→ Exercise details
Please give back, word for word, only the lines starting at the one containing "orange semicircle: (1222, 1082)" and ending at the one containing "green arrow: (97, 57) -> (136, 81), turned 90" within the material below.

→ Data provided
BEGIN
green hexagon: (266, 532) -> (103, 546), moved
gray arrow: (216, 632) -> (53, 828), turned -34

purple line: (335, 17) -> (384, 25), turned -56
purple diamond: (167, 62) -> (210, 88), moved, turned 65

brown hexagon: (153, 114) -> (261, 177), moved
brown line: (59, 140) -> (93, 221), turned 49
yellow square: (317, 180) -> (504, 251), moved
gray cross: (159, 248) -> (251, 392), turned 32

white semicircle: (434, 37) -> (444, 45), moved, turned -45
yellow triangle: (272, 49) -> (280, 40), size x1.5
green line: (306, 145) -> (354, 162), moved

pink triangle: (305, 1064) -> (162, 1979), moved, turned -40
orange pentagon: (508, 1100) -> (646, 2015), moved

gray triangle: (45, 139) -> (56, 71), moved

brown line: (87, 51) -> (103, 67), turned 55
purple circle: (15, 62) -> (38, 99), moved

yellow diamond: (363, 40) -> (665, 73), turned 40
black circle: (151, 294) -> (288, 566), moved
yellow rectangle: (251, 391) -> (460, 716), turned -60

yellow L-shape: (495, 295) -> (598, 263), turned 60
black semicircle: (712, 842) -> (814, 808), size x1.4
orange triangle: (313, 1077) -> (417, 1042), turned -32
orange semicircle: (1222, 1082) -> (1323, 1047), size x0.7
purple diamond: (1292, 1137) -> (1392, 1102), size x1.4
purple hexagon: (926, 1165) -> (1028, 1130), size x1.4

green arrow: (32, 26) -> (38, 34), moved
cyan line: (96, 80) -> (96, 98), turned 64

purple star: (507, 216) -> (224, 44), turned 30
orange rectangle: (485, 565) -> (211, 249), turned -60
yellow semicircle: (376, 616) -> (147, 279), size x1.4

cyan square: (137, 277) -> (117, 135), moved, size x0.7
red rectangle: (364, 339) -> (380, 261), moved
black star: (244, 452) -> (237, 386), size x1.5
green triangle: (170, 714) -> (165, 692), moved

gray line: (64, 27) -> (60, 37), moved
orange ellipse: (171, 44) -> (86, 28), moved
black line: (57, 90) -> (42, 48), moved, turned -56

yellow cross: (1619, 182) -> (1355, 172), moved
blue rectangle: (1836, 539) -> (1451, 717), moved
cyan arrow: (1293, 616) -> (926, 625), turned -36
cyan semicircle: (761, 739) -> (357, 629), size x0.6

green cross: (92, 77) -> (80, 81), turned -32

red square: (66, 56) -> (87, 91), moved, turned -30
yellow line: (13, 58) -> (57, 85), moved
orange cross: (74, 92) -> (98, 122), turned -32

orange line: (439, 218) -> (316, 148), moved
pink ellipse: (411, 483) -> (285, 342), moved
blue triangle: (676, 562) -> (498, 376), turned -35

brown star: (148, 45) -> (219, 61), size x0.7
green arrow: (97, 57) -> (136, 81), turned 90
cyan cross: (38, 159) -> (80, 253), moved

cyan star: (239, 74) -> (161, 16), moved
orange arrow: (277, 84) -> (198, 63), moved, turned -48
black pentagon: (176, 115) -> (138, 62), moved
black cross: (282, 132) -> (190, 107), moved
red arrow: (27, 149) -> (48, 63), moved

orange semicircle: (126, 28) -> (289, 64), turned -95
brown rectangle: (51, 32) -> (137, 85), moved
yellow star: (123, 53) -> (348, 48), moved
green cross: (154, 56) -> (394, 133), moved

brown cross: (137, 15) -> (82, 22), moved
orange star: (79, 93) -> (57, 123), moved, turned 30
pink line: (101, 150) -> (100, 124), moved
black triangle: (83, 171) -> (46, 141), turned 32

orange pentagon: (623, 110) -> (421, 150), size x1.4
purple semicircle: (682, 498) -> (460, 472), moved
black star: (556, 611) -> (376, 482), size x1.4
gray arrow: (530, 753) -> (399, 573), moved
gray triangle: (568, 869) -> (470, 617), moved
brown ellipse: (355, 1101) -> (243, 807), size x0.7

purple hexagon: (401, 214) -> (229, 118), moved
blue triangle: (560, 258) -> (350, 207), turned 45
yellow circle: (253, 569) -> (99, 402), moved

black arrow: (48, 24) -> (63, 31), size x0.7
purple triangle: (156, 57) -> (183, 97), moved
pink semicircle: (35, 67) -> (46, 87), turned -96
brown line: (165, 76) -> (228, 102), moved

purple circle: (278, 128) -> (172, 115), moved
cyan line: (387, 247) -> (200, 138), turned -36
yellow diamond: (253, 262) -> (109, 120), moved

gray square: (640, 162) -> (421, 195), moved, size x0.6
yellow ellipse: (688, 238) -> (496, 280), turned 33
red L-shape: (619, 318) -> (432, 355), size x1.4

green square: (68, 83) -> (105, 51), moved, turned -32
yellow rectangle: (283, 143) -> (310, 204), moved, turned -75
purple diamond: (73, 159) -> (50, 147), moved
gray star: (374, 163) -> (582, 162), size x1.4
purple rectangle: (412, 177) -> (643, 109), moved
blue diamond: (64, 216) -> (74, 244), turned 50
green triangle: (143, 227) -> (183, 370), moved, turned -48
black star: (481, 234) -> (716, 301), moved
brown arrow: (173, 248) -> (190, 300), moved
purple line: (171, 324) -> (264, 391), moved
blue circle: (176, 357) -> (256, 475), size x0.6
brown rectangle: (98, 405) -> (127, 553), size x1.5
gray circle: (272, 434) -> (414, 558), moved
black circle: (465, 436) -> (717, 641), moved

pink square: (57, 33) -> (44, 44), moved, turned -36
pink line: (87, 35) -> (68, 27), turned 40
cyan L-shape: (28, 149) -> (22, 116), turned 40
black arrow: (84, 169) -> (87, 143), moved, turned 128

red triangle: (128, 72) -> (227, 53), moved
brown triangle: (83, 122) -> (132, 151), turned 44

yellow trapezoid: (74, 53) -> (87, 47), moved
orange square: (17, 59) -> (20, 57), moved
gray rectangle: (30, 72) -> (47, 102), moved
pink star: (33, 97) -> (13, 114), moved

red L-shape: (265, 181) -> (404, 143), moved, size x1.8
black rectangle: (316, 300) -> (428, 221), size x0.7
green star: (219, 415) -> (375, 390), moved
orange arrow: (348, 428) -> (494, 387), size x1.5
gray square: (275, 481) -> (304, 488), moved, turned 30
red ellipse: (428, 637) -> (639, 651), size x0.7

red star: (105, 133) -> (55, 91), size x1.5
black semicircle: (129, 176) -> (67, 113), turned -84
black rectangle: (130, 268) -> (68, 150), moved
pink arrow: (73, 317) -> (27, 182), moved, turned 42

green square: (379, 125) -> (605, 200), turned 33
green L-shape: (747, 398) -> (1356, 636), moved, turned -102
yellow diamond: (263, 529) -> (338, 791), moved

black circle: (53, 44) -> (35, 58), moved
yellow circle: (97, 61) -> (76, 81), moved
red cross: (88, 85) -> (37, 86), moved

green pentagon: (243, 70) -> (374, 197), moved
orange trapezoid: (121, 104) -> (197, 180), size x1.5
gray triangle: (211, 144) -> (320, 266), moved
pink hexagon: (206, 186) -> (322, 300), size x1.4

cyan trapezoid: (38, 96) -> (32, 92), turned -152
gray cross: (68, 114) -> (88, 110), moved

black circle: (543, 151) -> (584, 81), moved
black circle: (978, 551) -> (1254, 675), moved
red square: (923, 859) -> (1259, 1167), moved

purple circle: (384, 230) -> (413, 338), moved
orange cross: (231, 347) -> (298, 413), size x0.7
END
→ Response box
orange semicircle: (1222, 1082) -> (1323, 1047), size x0.7
purple diamond: (1292, 1137) -> (1392, 1102), size x1.4
purple hexagon: (926, 1165) -> (1028, 1130), size x1.4

green arrow: (32, 26) -> (38, 34), moved
cyan line: (96, 80) -> (96, 98), turned 64

purple star: (507, 216) -> (224, 44), turned 30
orange rectangle: (485, 565) -> (211, 249), turned -60
yellow semicircle: (376, 616) -> (147, 279), size x1.4

cyan square: (137, 277) -> (117, 135), moved, size x0.7
red rectangle: (364, 339) -> (380, 261), moved
black star: (244, 452) -> (237, 386), size x1.5
green triangle: (170, 714) -> (165, 692), moved

gray line: (64, 27) -> (60, 37), moved
orange ellipse: (171, 44) -> (86, 28), moved
black line: (57, 90) -> (42, 48), moved, turned -56

yellow cross: (1619, 182) -> (1355, 172), moved
blue rectangle: (1836, 539) -> (1451, 717), moved
cyan arrow: (1293, 616) -> (926, 625), turned -36
cyan semicircle: (761, 739) -> (357, 629), size x0.6

green cross: (92, 77) -> (80, 81), turned -32

red square: (66, 56) -> (87, 91), moved, turned -30
yellow line: (13, 58) -> (57, 85), moved
orange cross: (74, 92) -> (98, 122), turned -32

orange line: (439, 218) -> (316, 148), moved
pink ellipse: (411, 483) -> (285, 342), moved
blue triangle: (676, 562) -> (498, 376), turned -35

brown star: (148, 45) -> (219, 61), size x0.7
green arrow: (97, 57) -> (136, 81), turned 90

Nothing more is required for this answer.